- WORKING DATA -
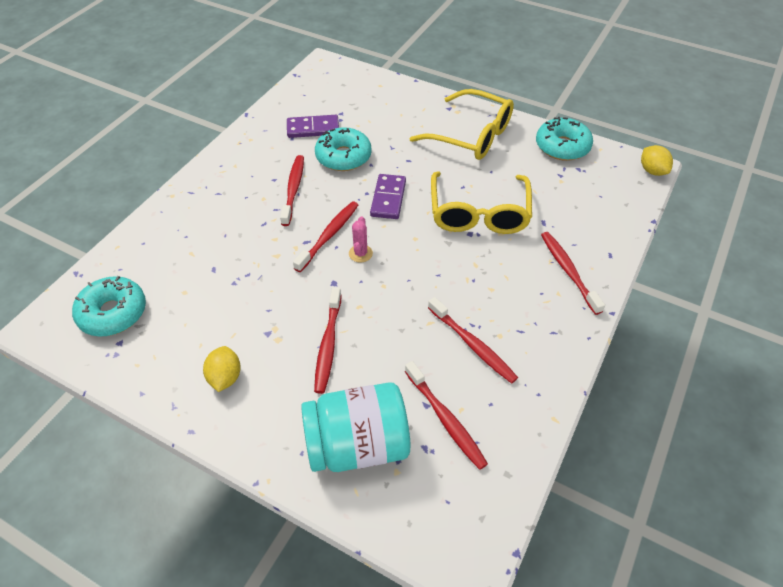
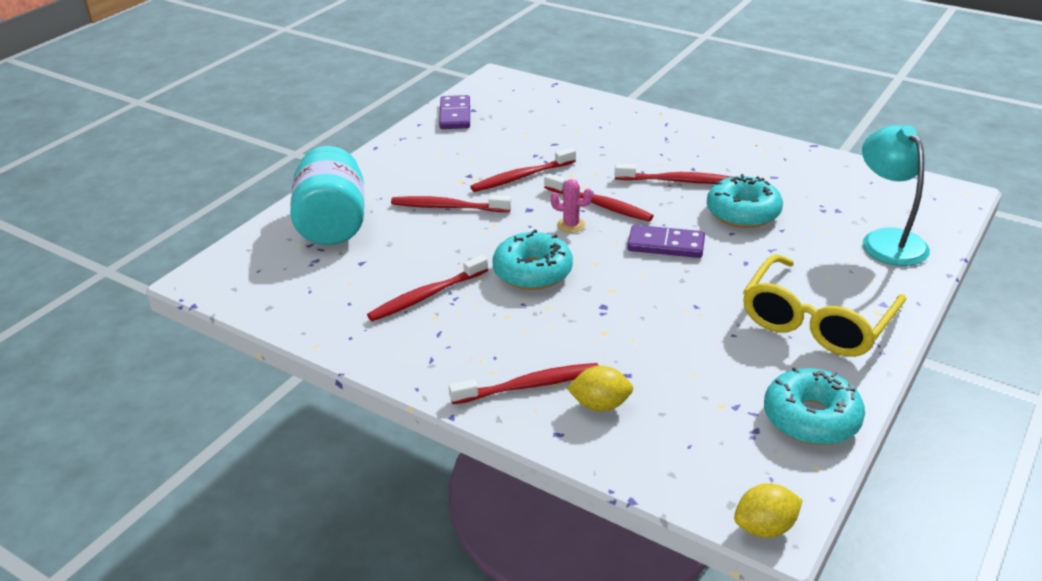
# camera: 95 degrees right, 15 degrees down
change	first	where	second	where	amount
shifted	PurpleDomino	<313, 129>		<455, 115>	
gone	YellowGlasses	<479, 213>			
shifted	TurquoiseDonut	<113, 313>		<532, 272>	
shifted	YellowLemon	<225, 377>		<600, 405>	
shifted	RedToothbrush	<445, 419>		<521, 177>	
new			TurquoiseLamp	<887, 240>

- WORK REQUEST -
Show me every line in the data above that includes "shifted".

- RESPONSE BELOW -
shifted	PurpleDomino	<313, 129>		<455, 115>	
shifted	TurquoiseDonut	<113, 313>		<532, 272>	
shifted	YellowLemon	<225, 377>		<600, 405>	
shifted	RedToothbrush	<445, 419>		<521, 177>	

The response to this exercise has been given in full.